- _Listed entries_
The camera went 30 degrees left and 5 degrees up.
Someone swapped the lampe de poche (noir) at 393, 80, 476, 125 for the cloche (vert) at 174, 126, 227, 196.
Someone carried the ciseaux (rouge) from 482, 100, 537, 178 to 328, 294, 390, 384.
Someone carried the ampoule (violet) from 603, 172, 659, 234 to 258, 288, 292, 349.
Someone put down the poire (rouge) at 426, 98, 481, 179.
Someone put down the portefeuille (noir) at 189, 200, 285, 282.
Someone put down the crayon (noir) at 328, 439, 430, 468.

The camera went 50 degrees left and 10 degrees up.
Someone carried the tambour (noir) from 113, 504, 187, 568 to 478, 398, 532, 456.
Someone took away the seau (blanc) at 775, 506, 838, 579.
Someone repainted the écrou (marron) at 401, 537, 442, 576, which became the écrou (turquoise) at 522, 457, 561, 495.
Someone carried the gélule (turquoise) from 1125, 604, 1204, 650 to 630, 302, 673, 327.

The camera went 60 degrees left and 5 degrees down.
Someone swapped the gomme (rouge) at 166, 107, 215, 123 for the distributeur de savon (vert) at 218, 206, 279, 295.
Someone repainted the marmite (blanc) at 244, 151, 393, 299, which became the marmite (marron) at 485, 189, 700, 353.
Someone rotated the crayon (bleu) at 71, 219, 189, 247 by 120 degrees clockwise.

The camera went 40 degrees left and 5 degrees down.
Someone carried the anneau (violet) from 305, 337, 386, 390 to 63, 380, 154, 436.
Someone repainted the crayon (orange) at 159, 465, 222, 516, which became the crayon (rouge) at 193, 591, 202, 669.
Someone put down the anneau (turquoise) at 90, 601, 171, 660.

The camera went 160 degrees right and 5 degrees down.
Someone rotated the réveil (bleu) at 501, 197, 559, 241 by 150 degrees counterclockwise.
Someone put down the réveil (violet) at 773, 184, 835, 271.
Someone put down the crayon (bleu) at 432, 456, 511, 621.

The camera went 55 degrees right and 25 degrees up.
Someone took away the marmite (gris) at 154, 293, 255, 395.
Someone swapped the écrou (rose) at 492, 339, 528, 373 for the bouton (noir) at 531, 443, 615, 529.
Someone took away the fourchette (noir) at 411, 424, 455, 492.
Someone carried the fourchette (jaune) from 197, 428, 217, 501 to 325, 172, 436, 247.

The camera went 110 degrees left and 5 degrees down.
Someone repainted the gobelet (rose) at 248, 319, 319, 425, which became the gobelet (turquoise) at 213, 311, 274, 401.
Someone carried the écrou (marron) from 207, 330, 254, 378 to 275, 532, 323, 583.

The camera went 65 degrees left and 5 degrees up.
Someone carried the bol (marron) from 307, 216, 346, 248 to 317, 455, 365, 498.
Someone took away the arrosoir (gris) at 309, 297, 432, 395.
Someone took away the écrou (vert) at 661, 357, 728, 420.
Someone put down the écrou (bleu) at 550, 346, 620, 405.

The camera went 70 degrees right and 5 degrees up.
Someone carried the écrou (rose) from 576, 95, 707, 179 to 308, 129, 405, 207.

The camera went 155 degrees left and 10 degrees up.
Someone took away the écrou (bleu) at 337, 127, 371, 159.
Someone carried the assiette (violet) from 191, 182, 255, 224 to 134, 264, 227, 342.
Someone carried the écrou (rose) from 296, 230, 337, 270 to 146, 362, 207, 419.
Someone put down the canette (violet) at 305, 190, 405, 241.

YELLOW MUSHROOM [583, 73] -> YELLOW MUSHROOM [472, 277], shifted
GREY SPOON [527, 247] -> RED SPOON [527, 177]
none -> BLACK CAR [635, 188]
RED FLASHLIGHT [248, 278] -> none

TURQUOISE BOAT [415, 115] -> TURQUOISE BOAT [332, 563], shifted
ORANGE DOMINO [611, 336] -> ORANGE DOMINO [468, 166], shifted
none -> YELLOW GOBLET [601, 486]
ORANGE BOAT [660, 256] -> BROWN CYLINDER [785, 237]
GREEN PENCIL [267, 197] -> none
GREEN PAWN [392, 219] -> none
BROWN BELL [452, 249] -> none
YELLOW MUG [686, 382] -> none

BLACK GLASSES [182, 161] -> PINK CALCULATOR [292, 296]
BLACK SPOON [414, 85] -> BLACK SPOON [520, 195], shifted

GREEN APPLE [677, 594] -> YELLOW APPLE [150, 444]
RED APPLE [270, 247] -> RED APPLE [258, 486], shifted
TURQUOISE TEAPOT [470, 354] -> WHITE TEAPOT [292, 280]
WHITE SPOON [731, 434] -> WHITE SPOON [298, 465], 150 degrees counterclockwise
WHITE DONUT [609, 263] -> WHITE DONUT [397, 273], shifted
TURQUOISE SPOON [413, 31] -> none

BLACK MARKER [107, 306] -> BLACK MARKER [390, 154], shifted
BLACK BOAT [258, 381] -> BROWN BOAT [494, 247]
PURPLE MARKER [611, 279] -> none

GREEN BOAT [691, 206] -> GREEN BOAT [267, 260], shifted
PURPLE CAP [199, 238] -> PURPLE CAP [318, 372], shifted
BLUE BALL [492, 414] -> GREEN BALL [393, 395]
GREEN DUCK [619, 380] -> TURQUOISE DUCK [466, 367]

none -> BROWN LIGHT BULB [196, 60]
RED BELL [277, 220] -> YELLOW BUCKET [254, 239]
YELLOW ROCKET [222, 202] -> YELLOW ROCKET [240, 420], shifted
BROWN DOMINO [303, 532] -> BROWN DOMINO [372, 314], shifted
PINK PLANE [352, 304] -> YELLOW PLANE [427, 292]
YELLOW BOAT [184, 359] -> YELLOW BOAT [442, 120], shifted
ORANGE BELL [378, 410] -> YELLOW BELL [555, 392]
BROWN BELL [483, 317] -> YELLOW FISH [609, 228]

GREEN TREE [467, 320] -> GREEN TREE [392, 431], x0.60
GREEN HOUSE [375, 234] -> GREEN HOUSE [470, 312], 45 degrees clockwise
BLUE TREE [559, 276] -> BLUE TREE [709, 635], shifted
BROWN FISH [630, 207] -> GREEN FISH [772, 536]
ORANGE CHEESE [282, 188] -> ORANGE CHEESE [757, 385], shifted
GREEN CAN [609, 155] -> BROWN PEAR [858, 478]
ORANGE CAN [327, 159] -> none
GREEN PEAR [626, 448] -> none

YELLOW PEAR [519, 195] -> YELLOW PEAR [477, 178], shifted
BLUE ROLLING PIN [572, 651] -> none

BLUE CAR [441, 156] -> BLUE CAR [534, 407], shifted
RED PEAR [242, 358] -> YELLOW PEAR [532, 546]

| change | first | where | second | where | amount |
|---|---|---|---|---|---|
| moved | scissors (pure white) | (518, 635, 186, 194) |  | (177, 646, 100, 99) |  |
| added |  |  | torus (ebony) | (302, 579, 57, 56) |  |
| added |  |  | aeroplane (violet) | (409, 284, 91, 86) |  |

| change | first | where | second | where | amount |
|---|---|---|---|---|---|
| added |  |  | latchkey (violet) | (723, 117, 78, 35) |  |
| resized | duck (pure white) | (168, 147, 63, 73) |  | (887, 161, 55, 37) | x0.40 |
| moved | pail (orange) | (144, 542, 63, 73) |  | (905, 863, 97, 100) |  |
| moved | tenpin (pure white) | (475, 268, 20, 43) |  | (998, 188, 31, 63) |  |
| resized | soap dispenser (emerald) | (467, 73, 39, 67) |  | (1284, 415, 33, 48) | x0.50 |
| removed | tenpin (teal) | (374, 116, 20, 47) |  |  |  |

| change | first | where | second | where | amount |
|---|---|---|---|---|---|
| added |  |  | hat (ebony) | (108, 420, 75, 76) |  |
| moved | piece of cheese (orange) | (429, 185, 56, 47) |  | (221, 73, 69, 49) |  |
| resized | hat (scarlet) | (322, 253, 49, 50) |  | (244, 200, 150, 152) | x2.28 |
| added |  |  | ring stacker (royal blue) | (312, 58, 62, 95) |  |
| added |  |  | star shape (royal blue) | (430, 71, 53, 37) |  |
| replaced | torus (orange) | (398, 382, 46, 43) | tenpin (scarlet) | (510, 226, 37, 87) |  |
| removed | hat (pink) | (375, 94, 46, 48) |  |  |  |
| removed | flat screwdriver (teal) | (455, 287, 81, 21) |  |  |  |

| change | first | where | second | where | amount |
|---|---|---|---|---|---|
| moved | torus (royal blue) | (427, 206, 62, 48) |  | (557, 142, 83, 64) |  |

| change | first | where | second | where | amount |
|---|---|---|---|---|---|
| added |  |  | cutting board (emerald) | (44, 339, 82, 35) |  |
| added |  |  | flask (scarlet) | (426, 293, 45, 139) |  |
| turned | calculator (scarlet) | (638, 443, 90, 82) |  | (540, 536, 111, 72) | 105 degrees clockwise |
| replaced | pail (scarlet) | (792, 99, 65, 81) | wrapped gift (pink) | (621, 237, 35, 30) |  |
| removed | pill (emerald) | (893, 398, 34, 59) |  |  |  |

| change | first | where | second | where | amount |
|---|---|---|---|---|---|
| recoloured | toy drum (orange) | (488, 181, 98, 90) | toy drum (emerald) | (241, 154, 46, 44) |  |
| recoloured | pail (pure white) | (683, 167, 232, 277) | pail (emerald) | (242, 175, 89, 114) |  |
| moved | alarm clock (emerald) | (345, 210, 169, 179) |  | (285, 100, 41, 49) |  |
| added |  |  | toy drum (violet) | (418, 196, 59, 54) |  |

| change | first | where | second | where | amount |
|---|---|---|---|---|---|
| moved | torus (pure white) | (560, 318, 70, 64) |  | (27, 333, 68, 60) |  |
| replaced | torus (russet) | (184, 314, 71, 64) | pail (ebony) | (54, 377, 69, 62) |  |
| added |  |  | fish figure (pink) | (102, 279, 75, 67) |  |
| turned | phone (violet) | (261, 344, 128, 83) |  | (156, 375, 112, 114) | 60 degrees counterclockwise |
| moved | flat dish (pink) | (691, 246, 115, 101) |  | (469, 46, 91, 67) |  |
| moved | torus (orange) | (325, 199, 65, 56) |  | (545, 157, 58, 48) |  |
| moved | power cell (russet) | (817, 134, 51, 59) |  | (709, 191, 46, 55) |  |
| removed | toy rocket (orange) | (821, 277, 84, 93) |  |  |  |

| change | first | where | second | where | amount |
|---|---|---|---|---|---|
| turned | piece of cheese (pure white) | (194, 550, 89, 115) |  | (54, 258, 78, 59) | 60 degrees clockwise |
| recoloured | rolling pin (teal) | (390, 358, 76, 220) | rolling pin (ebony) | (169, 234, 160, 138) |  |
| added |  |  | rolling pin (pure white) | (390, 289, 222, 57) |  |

- _Task statement_
Repeat the material exactly. Begin with its first line and end with the line that has "Someone put down the portefeuille".

- _Solution below_
The camera went 30 degrees left and 5 degrees up.
Someone swapped the lampe de poche (noir) at 393, 80, 476, 125 for the cloche (vert) at 174, 126, 227, 196.
Someone carried the ciseaux (rouge) from 482, 100, 537, 178 to 328, 294, 390, 384.
Someone carried the ampoule (violet) from 603, 172, 659, 234 to 258, 288, 292, 349.
Someone put down the poire (rouge) at 426, 98, 481, 179.
Someone put down the portefeuille (noir) at 189, 200, 285, 282.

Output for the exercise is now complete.